[Excerpted data — start]

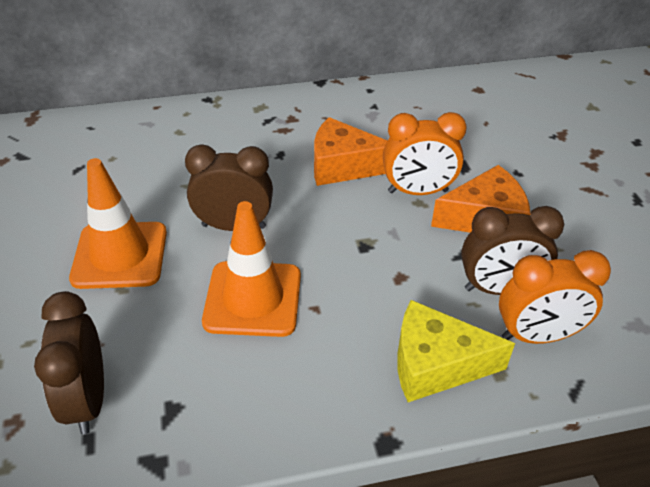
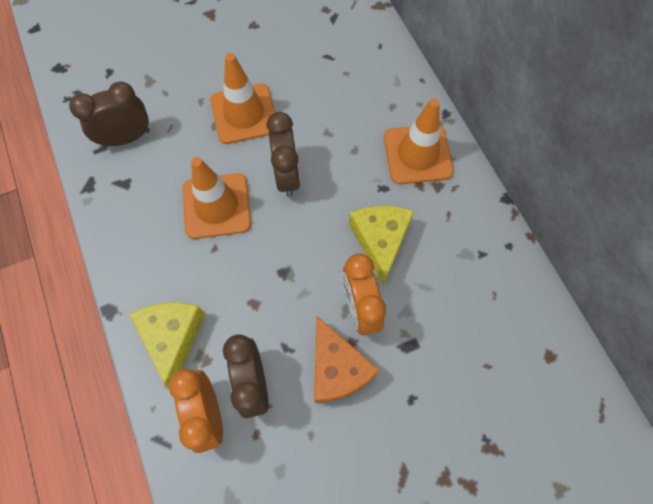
camera: 80 degrees right, 25 degrees up
orange cheese [314,117,388,186] -> yellow cheese [349,205,414,286]
none -> orange traffic cone [384,98,454,184]

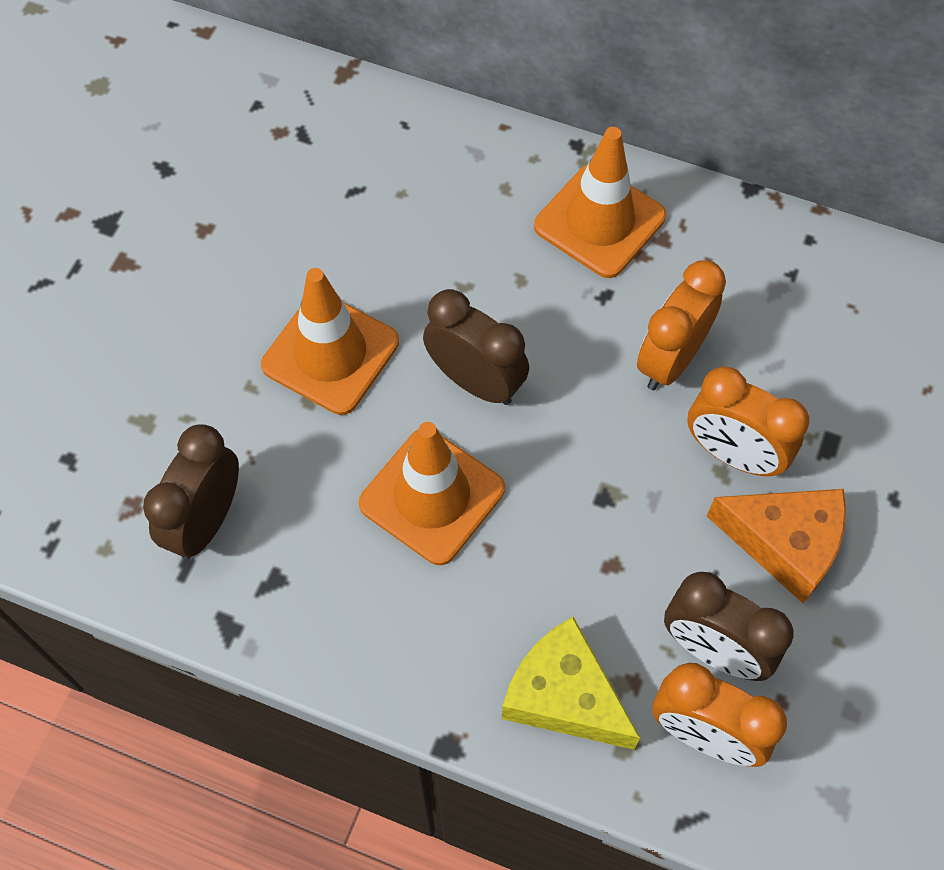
camera: 45 degrees left, 5 degrees down
yellow cheese [349,205,414,286] -> orange clock [637,260,726,390]

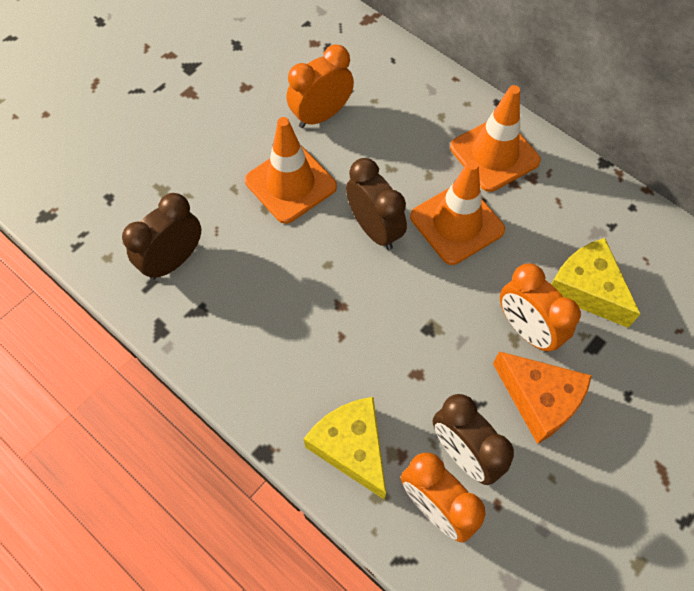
camera: 20 degrees right, 0 degrees up
orange traffic cone [359,422,505,565] -> orange traffic cone moved to [410,160,505,265]
orange clock [637,260,726,390] -> orange clock moved to [287,45,354,128]
none -> yellow cheese [551,238,640,328]

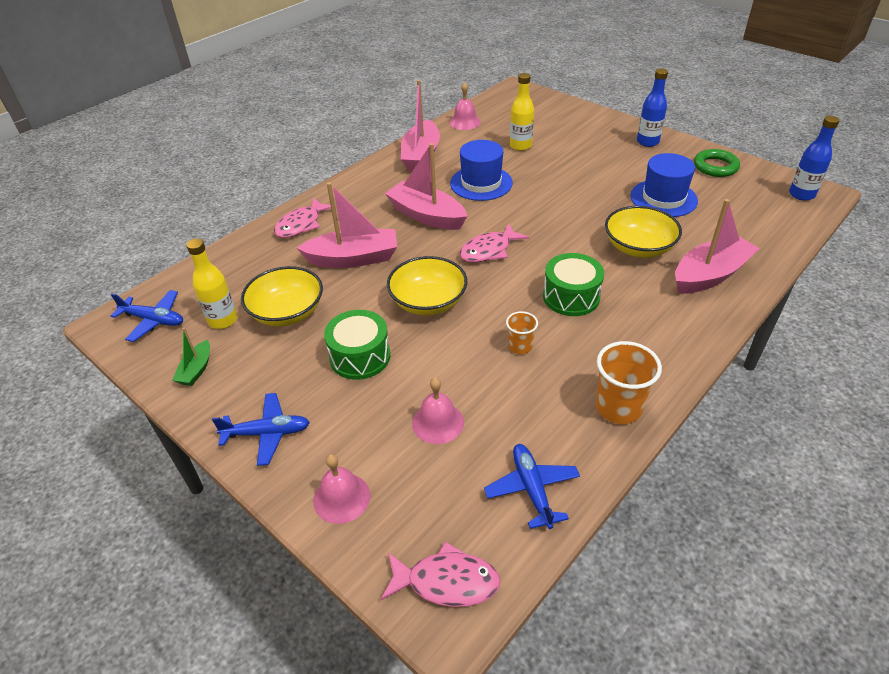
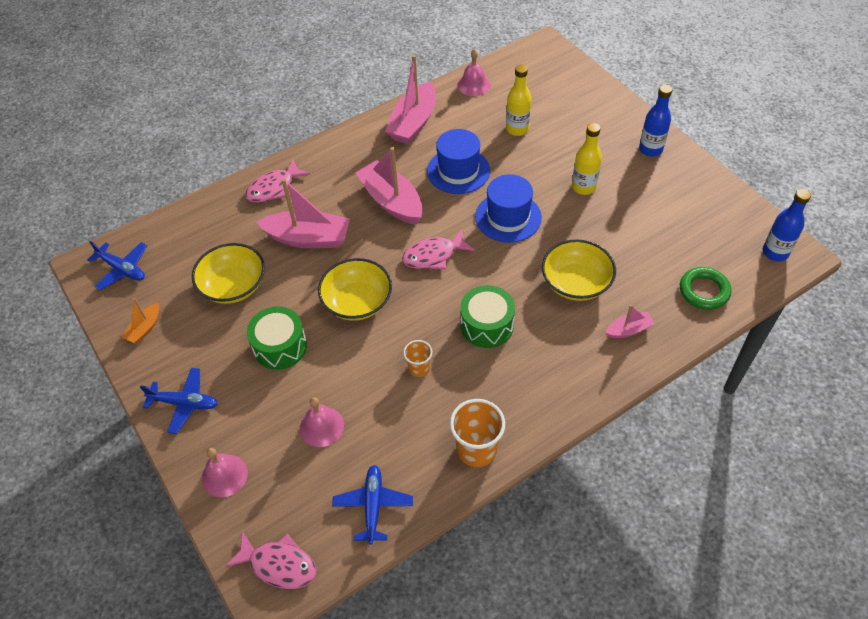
camera: 15 degrees right, 10 degrees up
green boat [172,327,210,386] -> orange boat [122,298,159,344]
yellow bottle [186,239,237,329] -> yellow bottle moved to [572,123,602,195]
blue hat [630,153,698,217] -> blue hat moved to [475,174,542,243]
pink boat [675,199,760,294] -> pink boat [606,305,655,338], size x0.50
green ring [694,149,740,177] -> green ring moved to [680,267,731,310]

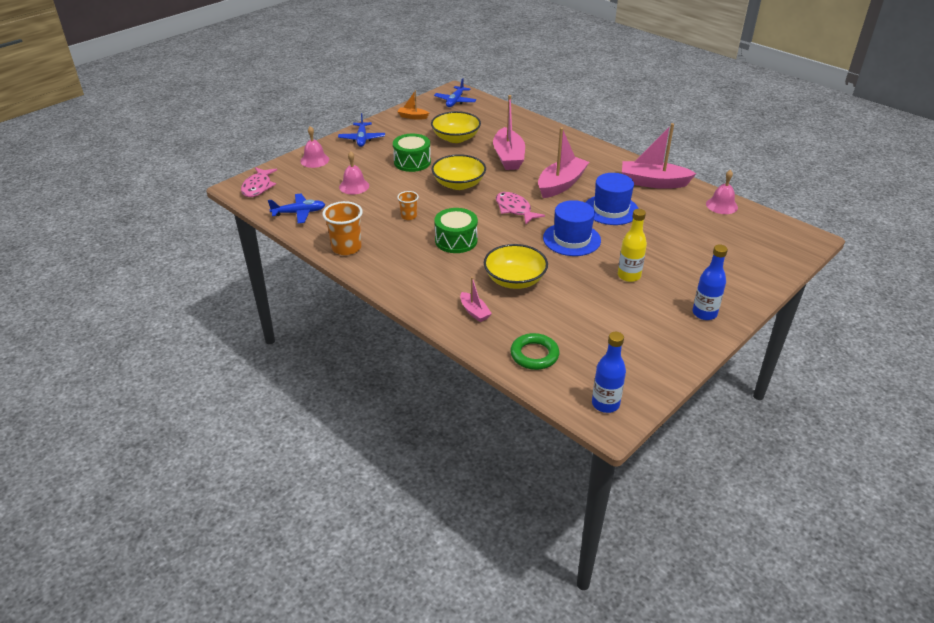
camera: 75 degrees right, 15 degrees down
pink fish [246,160,310,203] -> none
yellow bottle [506,65,532,136] -> none

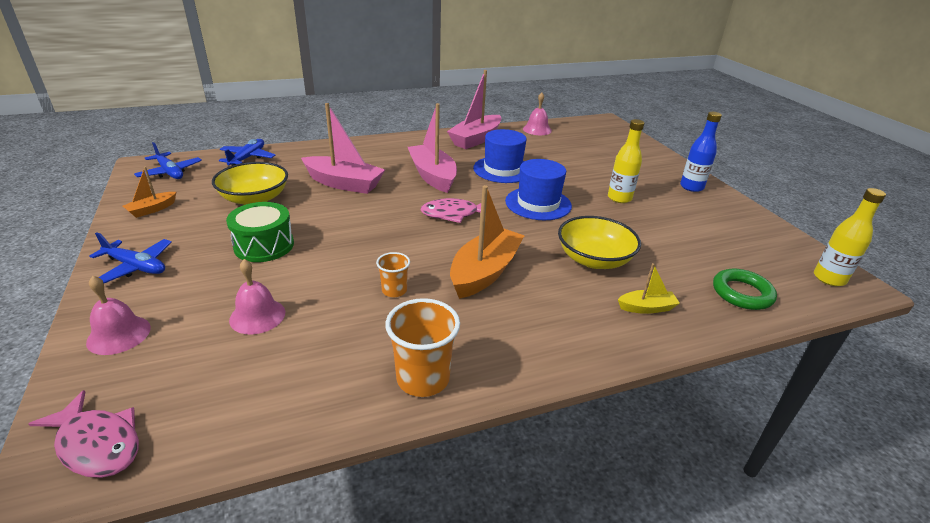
camera: 65 degrees left, 5 degrees down
blue plane [268,194,326,224] -> blue plane moved to [219,139,275,166]
yellow bowl [431,154,486,190] -> none
green drum [434,208,478,253] -> orange boat [450,185,525,299]
pink boat [460,277,492,322] -> yellow boat [618,263,680,314]
blue bottle [592,332,626,413] -> yellow bottle [814,188,886,286]

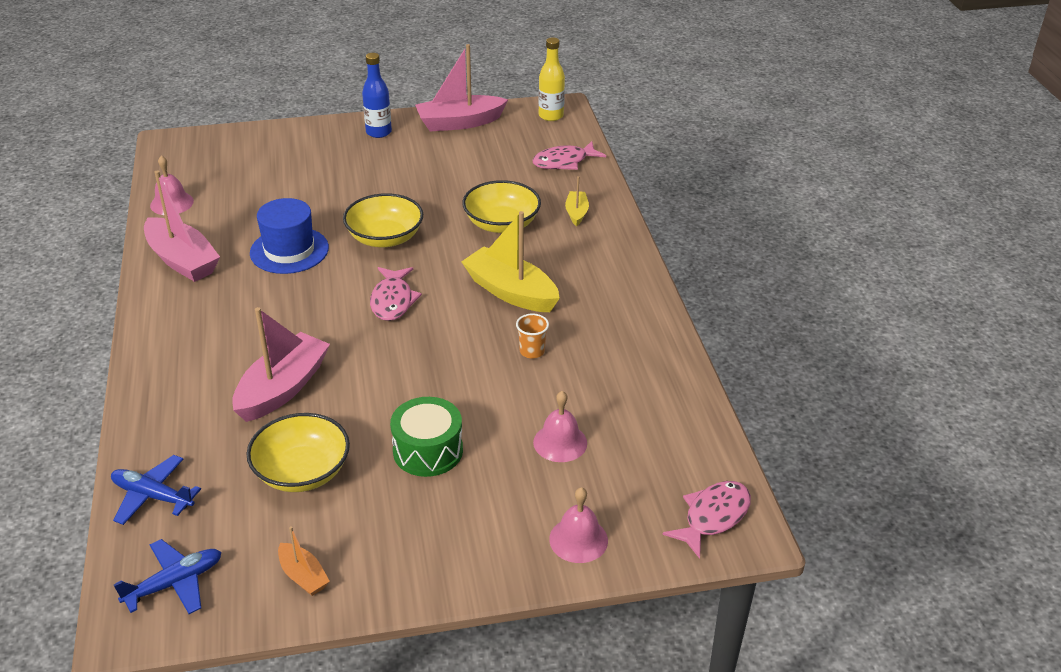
camera: 80 degrees left, 5 degrees up
blue plane [89,232,172,283] -> none
orange cup [385,298,460,397] -> none
pink boat [408,103,457,193] -> pink boat moved to [415,44,508,131]
orange boat [450,185,525,299] -> yellow boat [461,211,560,312]
blue hat [505,159,572,220] -> yellow bowl [343,193,423,247]
yellow bottle [608,119,644,203] -> none
green ring [713,269,777,310] -> pink fish [532,141,606,170]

[Excerpted data — finish]

**Task requirements**.
Reproduce the lines of the data that run from the one containing "camera: 65 degrees left, 5 degrees down" to the final line, both included, exactly as they appear and without the pictures.

**Problem solution**.
camera: 65 degrees left, 5 degrees down
blue plane [268,194,326,224] -> blue plane moved to [219,139,275,166]
yellow bowl [431,154,486,190] -> none
green drum [434,208,478,253] -> orange boat [450,185,525,299]
pink boat [460,277,492,322] -> yellow boat [618,263,680,314]
blue bottle [592,332,626,413] -> yellow bottle [814,188,886,286]

camera: 80 degrees left, 5 degrees up
blue plane [89,232,172,283] -> none
orange cup [385,298,460,397] -> none
pink boat [408,103,457,193] -> pink boat moved to [415,44,508,131]
orange boat [450,185,525,299] -> yellow boat [461,211,560,312]
blue hat [505,159,572,220] -> yellow bowl [343,193,423,247]
yellow bottle [608,119,644,203] -> none
green ring [713,269,777,310] -> pink fish [532,141,606,170]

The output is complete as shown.